+++ PROVIDED MATERIAL

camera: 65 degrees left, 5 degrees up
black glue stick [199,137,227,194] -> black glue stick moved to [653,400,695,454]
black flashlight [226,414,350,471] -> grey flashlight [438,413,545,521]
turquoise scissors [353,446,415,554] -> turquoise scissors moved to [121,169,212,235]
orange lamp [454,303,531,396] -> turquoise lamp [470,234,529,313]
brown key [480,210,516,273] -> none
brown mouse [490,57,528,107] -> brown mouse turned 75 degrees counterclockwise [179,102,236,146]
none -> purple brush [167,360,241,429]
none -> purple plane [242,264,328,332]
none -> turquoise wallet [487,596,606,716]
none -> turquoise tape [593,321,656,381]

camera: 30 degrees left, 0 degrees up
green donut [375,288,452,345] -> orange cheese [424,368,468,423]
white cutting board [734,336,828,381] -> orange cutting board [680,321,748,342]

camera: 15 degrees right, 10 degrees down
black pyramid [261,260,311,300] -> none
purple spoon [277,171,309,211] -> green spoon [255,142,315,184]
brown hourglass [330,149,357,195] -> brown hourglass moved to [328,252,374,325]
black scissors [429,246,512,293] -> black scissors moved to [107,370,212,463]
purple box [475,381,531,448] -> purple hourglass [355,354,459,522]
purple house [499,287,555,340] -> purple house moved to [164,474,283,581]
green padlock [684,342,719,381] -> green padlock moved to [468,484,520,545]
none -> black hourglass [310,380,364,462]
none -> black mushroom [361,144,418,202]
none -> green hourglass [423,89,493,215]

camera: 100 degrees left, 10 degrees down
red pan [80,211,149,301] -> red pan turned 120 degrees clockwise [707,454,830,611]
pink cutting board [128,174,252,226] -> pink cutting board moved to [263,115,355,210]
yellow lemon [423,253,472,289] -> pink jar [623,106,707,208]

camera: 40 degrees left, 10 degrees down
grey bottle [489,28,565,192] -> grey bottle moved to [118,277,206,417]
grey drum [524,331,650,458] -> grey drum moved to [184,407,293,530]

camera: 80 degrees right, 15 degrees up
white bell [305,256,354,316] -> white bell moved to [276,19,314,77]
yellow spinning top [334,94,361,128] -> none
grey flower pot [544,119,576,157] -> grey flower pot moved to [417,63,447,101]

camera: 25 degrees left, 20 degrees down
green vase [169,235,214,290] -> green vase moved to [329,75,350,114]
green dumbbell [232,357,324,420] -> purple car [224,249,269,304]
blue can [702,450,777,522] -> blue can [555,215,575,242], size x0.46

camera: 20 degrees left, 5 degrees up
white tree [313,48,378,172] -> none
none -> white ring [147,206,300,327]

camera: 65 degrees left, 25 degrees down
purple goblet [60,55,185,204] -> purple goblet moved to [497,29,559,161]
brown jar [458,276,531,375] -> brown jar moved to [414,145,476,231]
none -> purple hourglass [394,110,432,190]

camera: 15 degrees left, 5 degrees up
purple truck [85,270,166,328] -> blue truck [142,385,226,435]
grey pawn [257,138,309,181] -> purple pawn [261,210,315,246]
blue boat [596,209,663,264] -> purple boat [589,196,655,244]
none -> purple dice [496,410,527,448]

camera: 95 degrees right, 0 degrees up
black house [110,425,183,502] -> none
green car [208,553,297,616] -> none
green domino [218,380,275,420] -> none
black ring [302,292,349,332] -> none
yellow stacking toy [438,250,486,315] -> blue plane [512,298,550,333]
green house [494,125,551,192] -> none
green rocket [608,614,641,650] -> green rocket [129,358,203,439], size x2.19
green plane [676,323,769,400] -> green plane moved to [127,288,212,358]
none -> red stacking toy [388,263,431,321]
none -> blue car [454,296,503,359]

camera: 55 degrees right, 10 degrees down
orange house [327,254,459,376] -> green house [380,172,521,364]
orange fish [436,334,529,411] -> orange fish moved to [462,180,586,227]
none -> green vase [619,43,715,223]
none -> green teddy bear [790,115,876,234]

++++++

# TASK STATEMENT:
Nothing in the records may be left out; copy them all exactly.

# EXPECTED ANSWER:
camera: 65 degrees left, 5 degrees up
black glue stick [199,137,227,194] -> black glue stick moved to [653,400,695,454]
black flashlight [226,414,350,471] -> grey flashlight [438,413,545,521]
turquoise scissors [353,446,415,554] -> turquoise scissors moved to [121,169,212,235]
orange lamp [454,303,531,396] -> turquoise lamp [470,234,529,313]
brown key [480,210,516,273] -> none
brown mouse [490,57,528,107] -> brown mouse turned 75 degrees counterclockwise [179,102,236,146]
none -> purple brush [167,360,241,429]
none -> purple plane [242,264,328,332]
none -> turquoise wallet [487,596,606,716]
none -> turquoise tape [593,321,656,381]

camera: 30 degrees left, 0 degrees up
green donut [375,288,452,345] -> orange cheese [424,368,468,423]
white cutting board [734,336,828,381] -> orange cutting board [680,321,748,342]

camera: 15 degrees right, 10 degrees down
black pyramid [261,260,311,300] -> none
purple spoon [277,171,309,211] -> green spoon [255,142,315,184]
brown hourglass [330,149,357,195] -> brown hourglass moved to [328,252,374,325]
black scissors [429,246,512,293] -> black scissors moved to [107,370,212,463]
purple box [475,381,531,448] -> purple hourglass [355,354,459,522]
purple house [499,287,555,340] -> purple house moved to [164,474,283,581]
green padlock [684,342,719,381] -> green padlock moved to [468,484,520,545]
none -> black hourglass [310,380,364,462]
none -> black mushroom [361,144,418,202]
none -> green hourglass [423,89,493,215]

camera: 100 degrees left, 10 degrees down
red pan [80,211,149,301] -> red pan turned 120 degrees clockwise [707,454,830,611]
pink cutting board [128,174,252,226] -> pink cutting board moved to [263,115,355,210]
yellow lemon [423,253,472,289] -> pink jar [623,106,707,208]

camera: 40 degrees left, 10 degrees down
grey bottle [489,28,565,192] -> grey bottle moved to [118,277,206,417]
grey drum [524,331,650,458] -> grey drum moved to [184,407,293,530]

camera: 80 degrees right, 15 degrees up
white bell [305,256,354,316] -> white bell moved to [276,19,314,77]
yellow spinning top [334,94,361,128] -> none
grey flower pot [544,119,576,157] -> grey flower pot moved to [417,63,447,101]

camera: 25 degrees left, 20 degrees down
green vase [169,235,214,290] -> green vase moved to [329,75,350,114]
green dumbbell [232,357,324,420] -> purple car [224,249,269,304]
blue can [702,450,777,522] -> blue can [555,215,575,242], size x0.46

camera: 20 degrees left, 5 degrees up
white tree [313,48,378,172] -> none
none -> white ring [147,206,300,327]

camera: 65 degrees left, 25 degrees down
purple goblet [60,55,185,204] -> purple goblet moved to [497,29,559,161]
brown jar [458,276,531,375] -> brown jar moved to [414,145,476,231]
none -> purple hourglass [394,110,432,190]

camera: 15 degrees left, 5 degrees up
purple truck [85,270,166,328] -> blue truck [142,385,226,435]
grey pawn [257,138,309,181] -> purple pawn [261,210,315,246]
blue boat [596,209,663,264] -> purple boat [589,196,655,244]
none -> purple dice [496,410,527,448]

camera: 95 degrees right, 0 degrees up
black house [110,425,183,502] -> none
green car [208,553,297,616] -> none
green domino [218,380,275,420] -> none
black ring [302,292,349,332] -> none
yellow stacking toy [438,250,486,315] -> blue plane [512,298,550,333]
green house [494,125,551,192] -> none
green rocket [608,614,641,650] -> green rocket [129,358,203,439], size x2.19
green plane [676,323,769,400] -> green plane moved to [127,288,212,358]
none -> red stacking toy [388,263,431,321]
none -> blue car [454,296,503,359]

camera: 55 degrees right, 10 degrees down
orange house [327,254,459,376] -> green house [380,172,521,364]
orange fish [436,334,529,411] -> orange fish moved to [462,180,586,227]
none -> green vase [619,43,715,223]
none -> green teddy bear [790,115,876,234]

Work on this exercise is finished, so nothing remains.